Task directions: Below this task are records; return each one exactly and omit its images.
▼
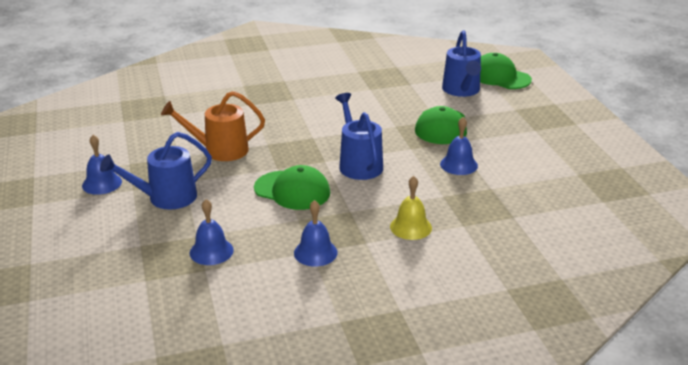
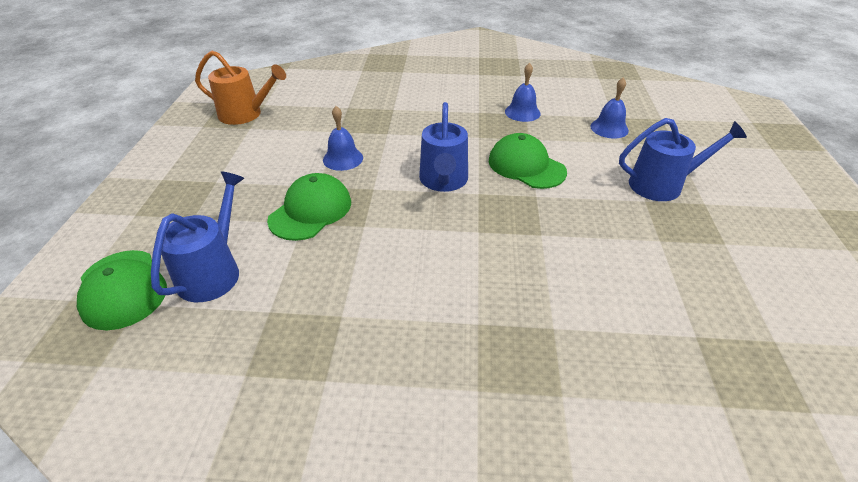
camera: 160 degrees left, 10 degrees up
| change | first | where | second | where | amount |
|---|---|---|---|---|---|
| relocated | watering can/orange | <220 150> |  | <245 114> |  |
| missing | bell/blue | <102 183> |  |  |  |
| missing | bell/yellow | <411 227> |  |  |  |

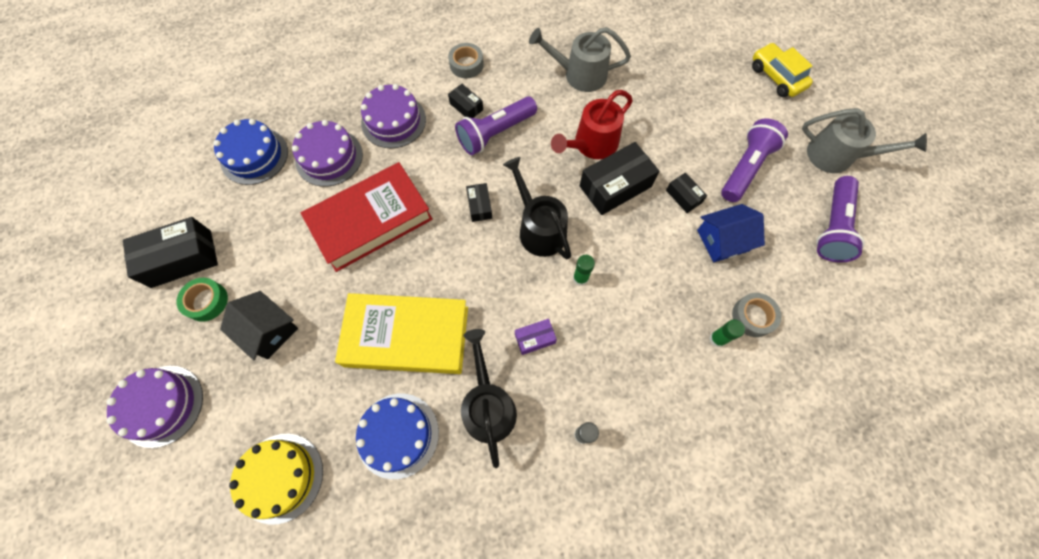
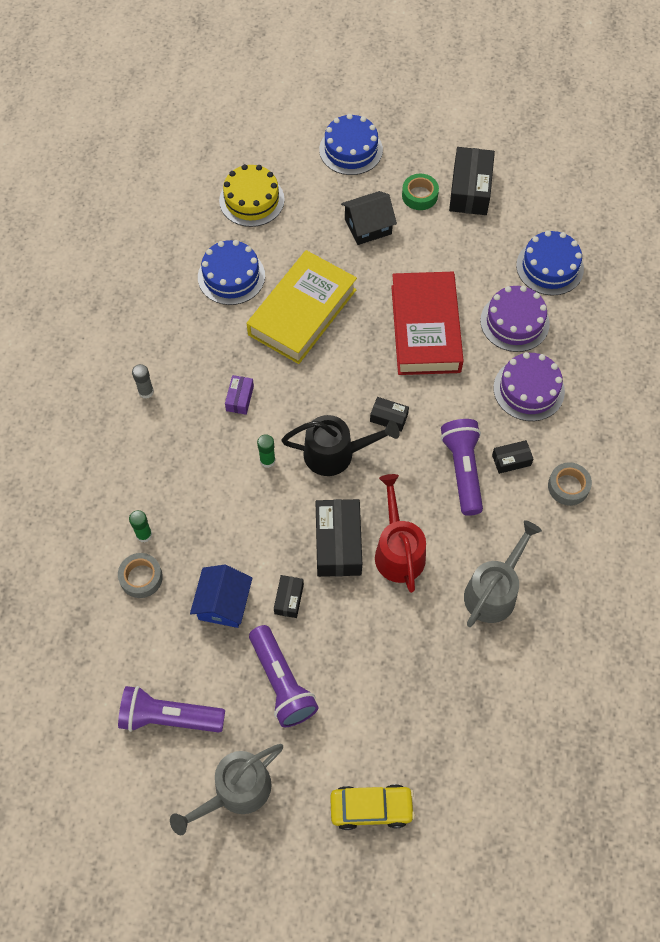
camera: 120 degrees right, 5 degrees down
| change | first | where | second | where | amount |
|---|---|---|---|---|---|
| spun | box/black | <683 196> |  | <289 599> | 75 degrees counterclockwise |
| spun | flashlight/purple | <832 227> |  | <168 717> | 45 degrees counterclockwise |
| missing | watering can/black | <488 405> |  |  |  |
| colour | cake/purple | <162 405> | cake/blue | <351 149> |  |

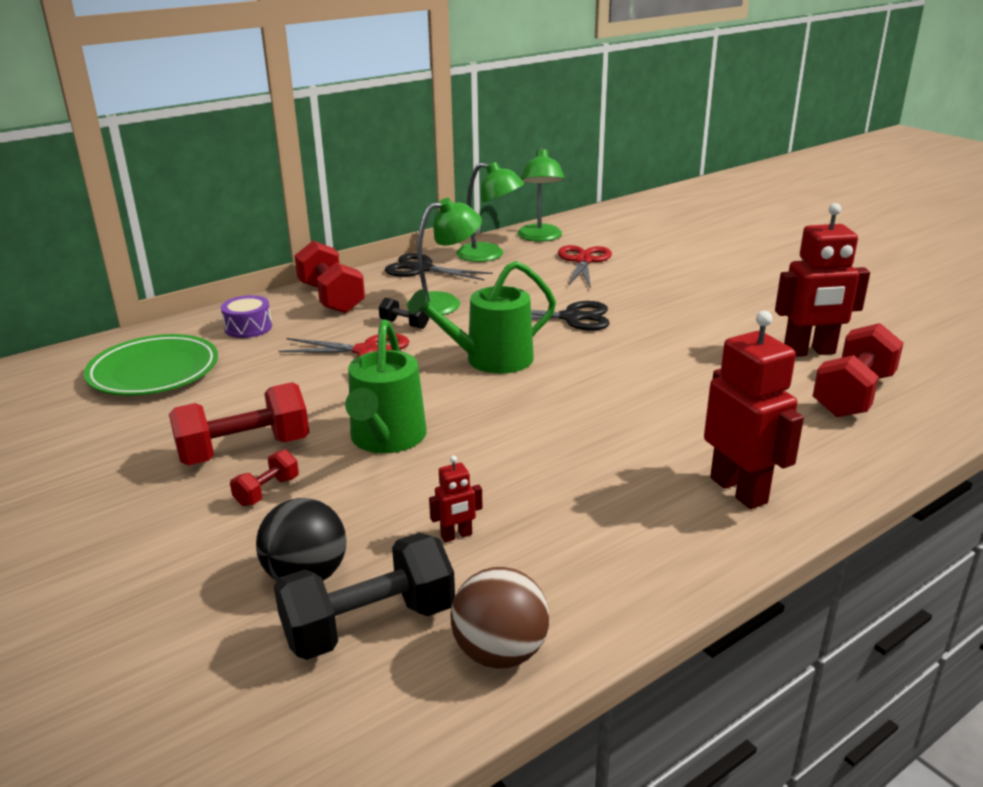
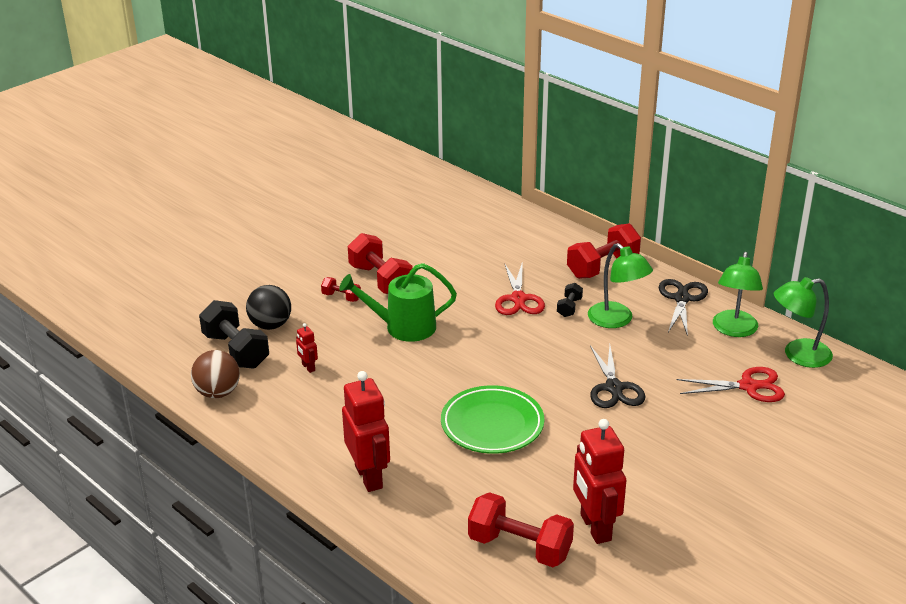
camera: 80 degrees right, 5 degrees up
| change | first | where | second | where | amount |
|---|---|---|---|---|---|
| missing | watering can/green | <491 360> |  |  |  |
| missing | drum/purple | <248 327> |  |  |  |
| spun | robot/red | <739 490> |  | <369 477> | 75 degrees counterclockwise |
| relocated | plate/green | <154 372> |  | <492 424> |  |

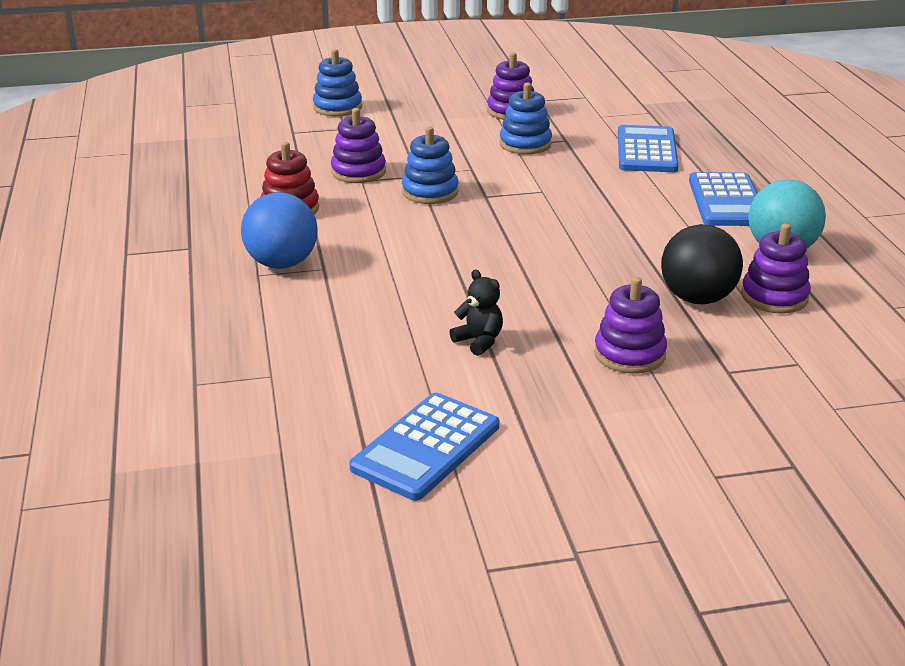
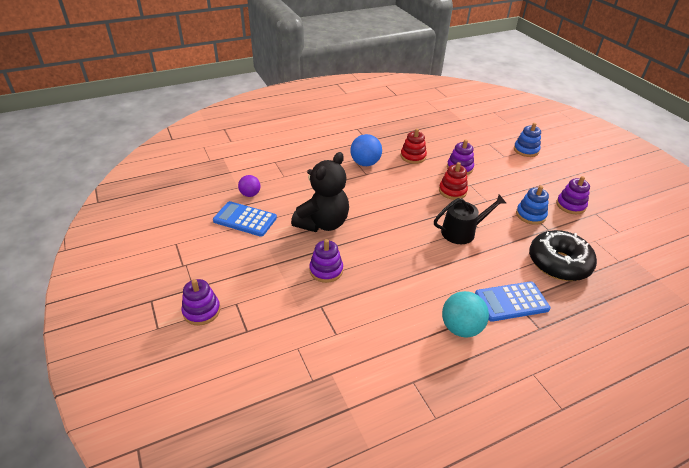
camera: 75 degrees right, 10 degrees up
| change | first | where | second | where | amount |
|---|---|---|---|---|---|
| exchanged | calculator/blue | <646 151> | donut/black | <558 263> |  |
| colour | stacking toy/blue | <430 192> | stacking toy/red | <452 191> |  |
| relocated | stacking toy/purple | <774 297> |  | <201 311> |  |
| missing | ball/black | <697 298> |  |  |  |
| size | teddy bear/black | <479 341> |  | <323 223> | x2.46 |
| appeared |  |  | ball/purple | <250 194> |  |
| appeared |  |  | watering can/black | <462 232> |  |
▲
Result:
camera: 160 degrees left, 10 degrees up
| change | first | where | second | where | amount |
|---|---|---|---|---|---|
| relocated | watering can/orange | <220 150> |  | <245 114> |  |
| missing | bell/blue | <102 183> |  |  |  |
| missing | bell/yellow | <411 227> |  |  |  |

camera: 120 degrees right, 5 degrees down
| change | first | where | second | where | amount |
|---|---|---|---|---|---|
| spun | box/black | <683 196> |  | <289 599> | 75 degrees counterclockwise |
| spun | flashlight/purple | <832 227> |  | <168 717> | 45 degrees counterclockwise |
| missing | watering can/black | <488 405> |  |  |  |
| colour | cake/purple | <162 405> | cake/blue | <351 149> |  |

camera: 80 degrees right, 5 degrees up
| change | first | where | second | where | amount |
|---|---|---|---|---|---|
| missing | watering can/green | <491 360> |  |  |  |
| missing | drum/purple | <248 327> |  |  |  |
| spun | robot/red | <739 490> |  | <369 477> | 75 degrees counterclockwise |
| relocated | plate/green | <154 372> |  | <492 424> |  |

camera: 75 degrees right, 10 degrees up
| change | first | where | second | where | amount |
|---|---|---|---|---|---|
| exchanged | calculator/blue | <646 151> | donut/black | <558 263> |  |
| colour | stacking toy/blue | <430 192> | stacking toy/red | <452 191> |  |
| relocated | stacking toy/purple | <774 297> |  | <201 311> |  |
| missing | ball/black | <697 298> |  |  |  |
| size | teddy bear/black | <479 341> |  | <323 223> | x2.46 |
| appeared |  |  | ball/purple | <250 194> |  |
| appeared |  |  | watering can/black | <462 232> |  |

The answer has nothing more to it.